Data section:
★ ★ ★ ★
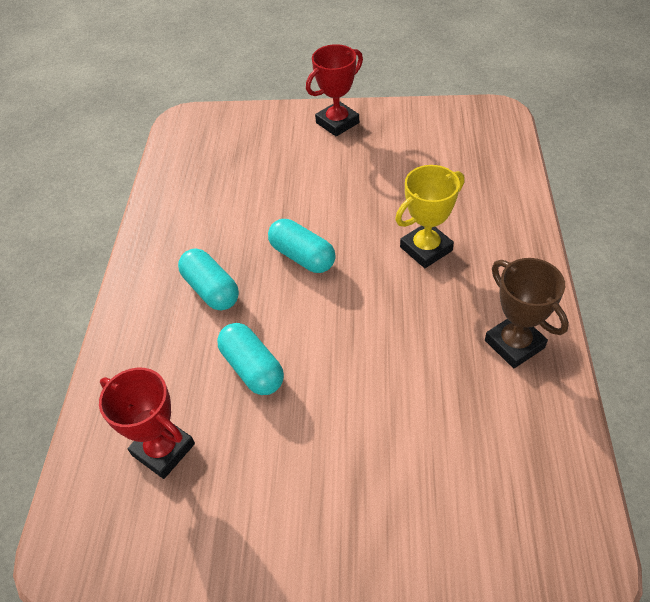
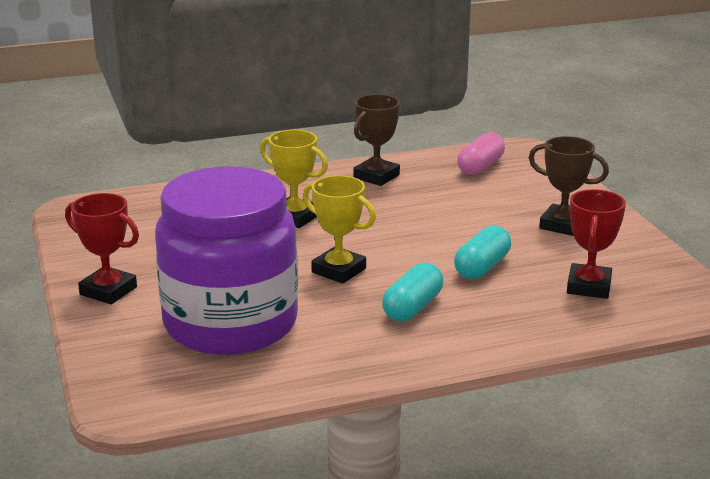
camera: 115 degrees left, 25 degrees down
(252, 177) = (230, 324): none -> purple jar
(302, 256) = (339, 270): turquoise capsule -> yellow trophy
(309, 494) = (562, 225): none -> brown trophy
(519, 473) = (480, 167): none -> pink capsule

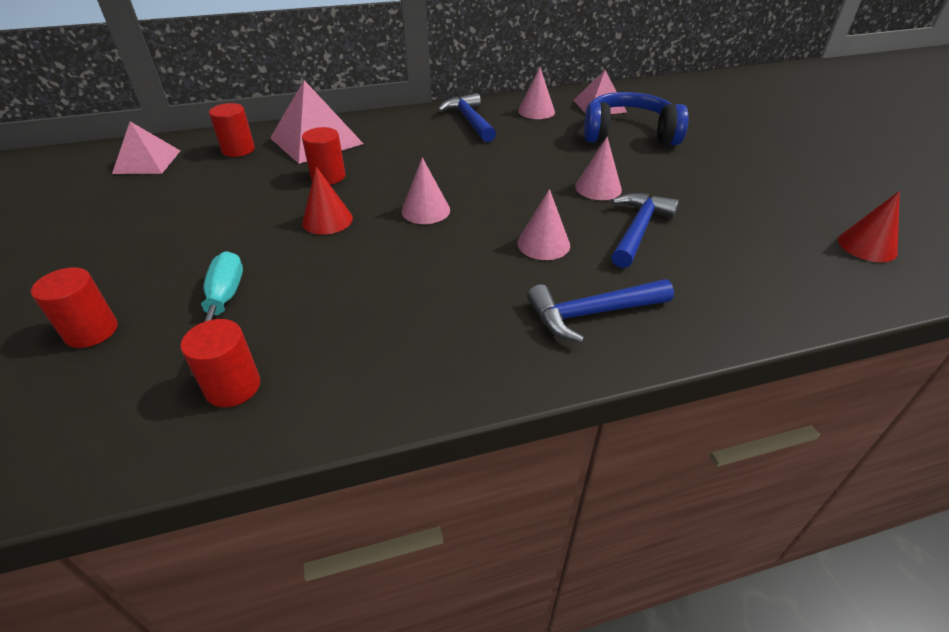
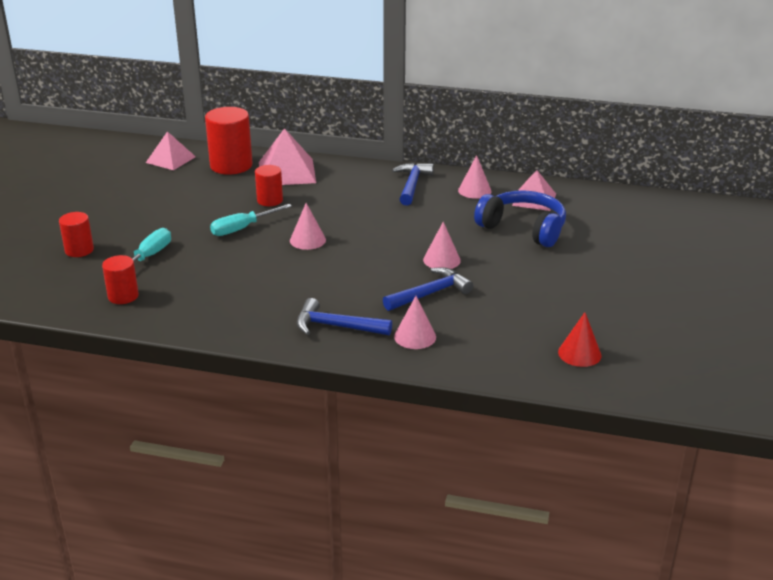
camera: 30 degrees right, 10 degrees down
(238, 150) = (231, 165): red cylinder -> red cylinder, size x1.74
(327, 220) = (242, 228): red cone -> turquoise screwdriver
(543, 244) = (357, 282): pink cone -> pink cone (415, 336)

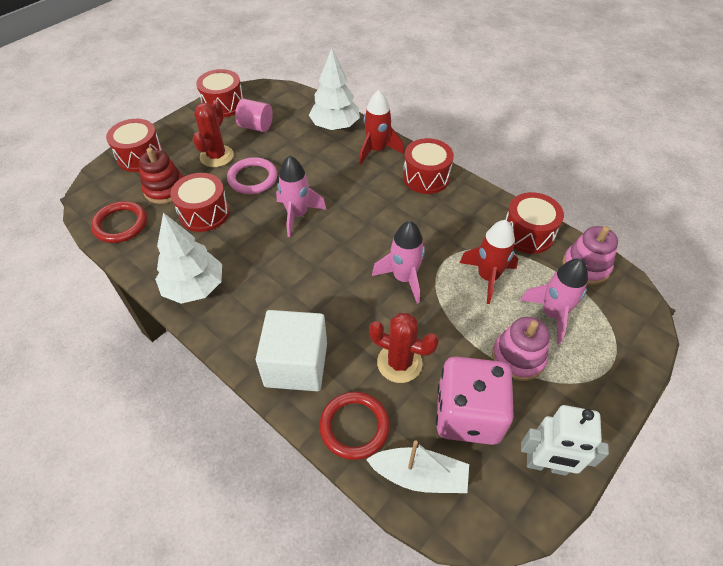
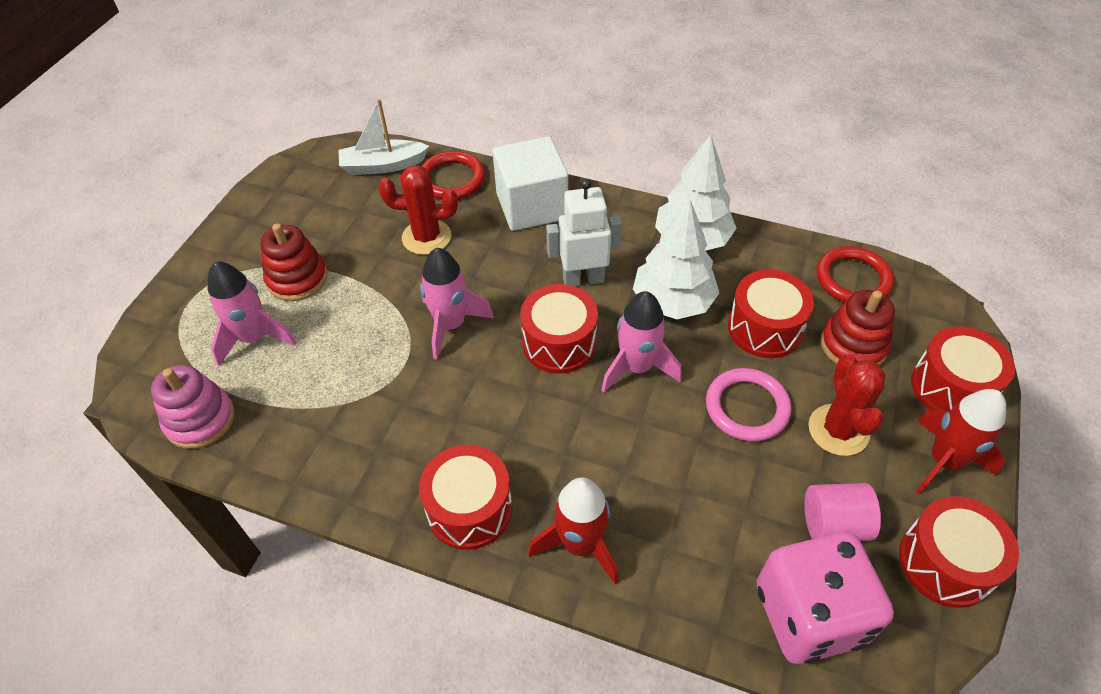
camera: 160 degrees right, 0 degrees up
(335, 126) = (690, 582): white tree -> white tree (673, 302)
(468, 414) = (346, 216): pink dice -> pink dice (809, 614)
(487, 277) = (340, 360): red rocket -> red rocket (944, 461)
(518, 357) = (297, 279): pink stacking toy -> red stacking toy
(528, 234) = (284, 448): red drum -> red drum (559, 343)
(546, 465) = (269, 202): white robot -> white robot (583, 279)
★ ★ ★ ★
The task: Please give the data above again in exact form and omit every picture.

Result for this task:
camera: 115 degrees left, 25 degrees down
(252, 177) = (230, 324): none -> purple jar
(302, 256) = (339, 270): turquoise capsule -> yellow trophy
(309, 494) = (562, 225): none -> brown trophy
(519, 473) = (480, 167): none -> pink capsule

camera: 30 degrees right, 10 degrees down
(238, 150) = (231, 165): red cylinder -> red cylinder, size x1.74
(327, 220) = (242, 228): red cone -> turquoise screwdriver
(543, 244) = (357, 282): pink cone -> pink cone (415, 336)

camera: 160 degrees right, 0 degrees up
(335, 126) = (690, 582): white tree -> white tree (673, 302)
(468, 414) = (346, 216): pink dice -> pink dice (809, 614)
(487, 277) = (340, 360): red rocket -> red rocket (944, 461)
(518, 357) = (297, 279): pink stacking toy -> red stacking toy
(528, 234) = (284, 448): red drum -> red drum (559, 343)
(546, 465) = (269, 202): white robot -> white robot (583, 279)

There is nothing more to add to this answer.